## Records from a dataset

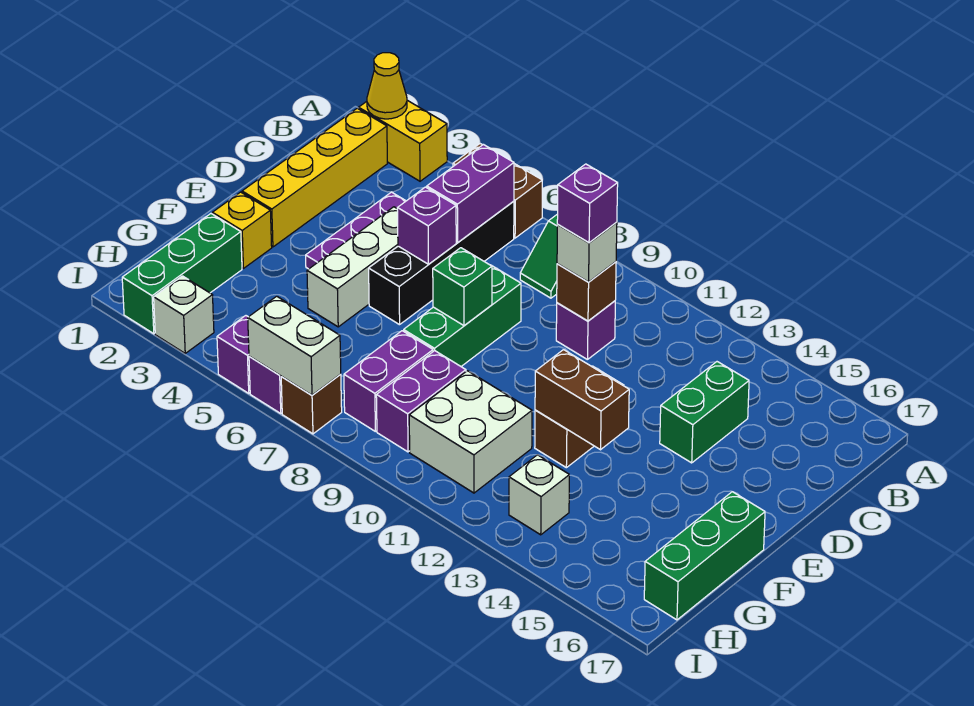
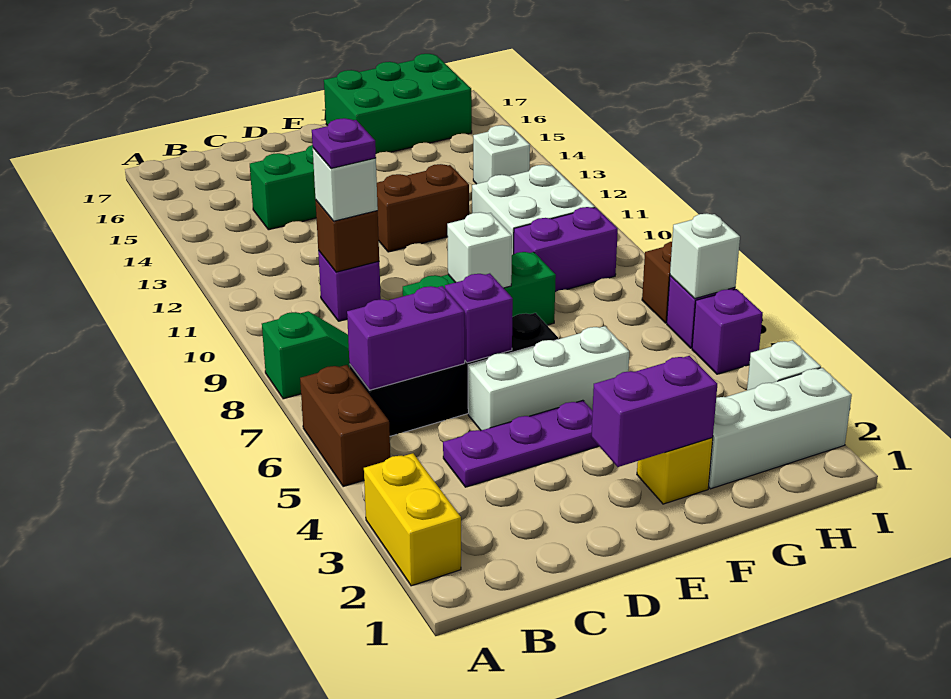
yellow 1x1 cone [367,53,407,119] -> none
yellow 1x4 brick [242,108,387,247] -> none
purple 1x1 brick [557,164,618,243] -> purple 1x1 plate [312,118,376,168]
green 1x1 brick [433,248,492,325] -> white 1x1 brick [447,212,512,288]
brown 1x2 brick [535,350,629,450] -> none
green 1x3 brick [644,492,765,620] -> green 2x3 brick [324,54,472,154]
green 1x3 brick [122,214,242,334] -> white 1x3 brick [708,368,852,489]
purple 1x2 brick [344,331,433,431] -> purple 1x2 brick moved to [591,356,717,467]
white 1x2 brick [248,296,341,395] -> white 1x1 brick [670,213,740,298]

## EXERCISE REQUIREMENTS
Return all lines in the data that include the word "purple".

## WRITTEN SOLUTION
purple 1x1 brick [557,164,618,243] -> purple 1x1 plate [312,118,376,168]
purple 1x2 brick [344,331,433,431] -> purple 1x2 brick moved to [591,356,717,467]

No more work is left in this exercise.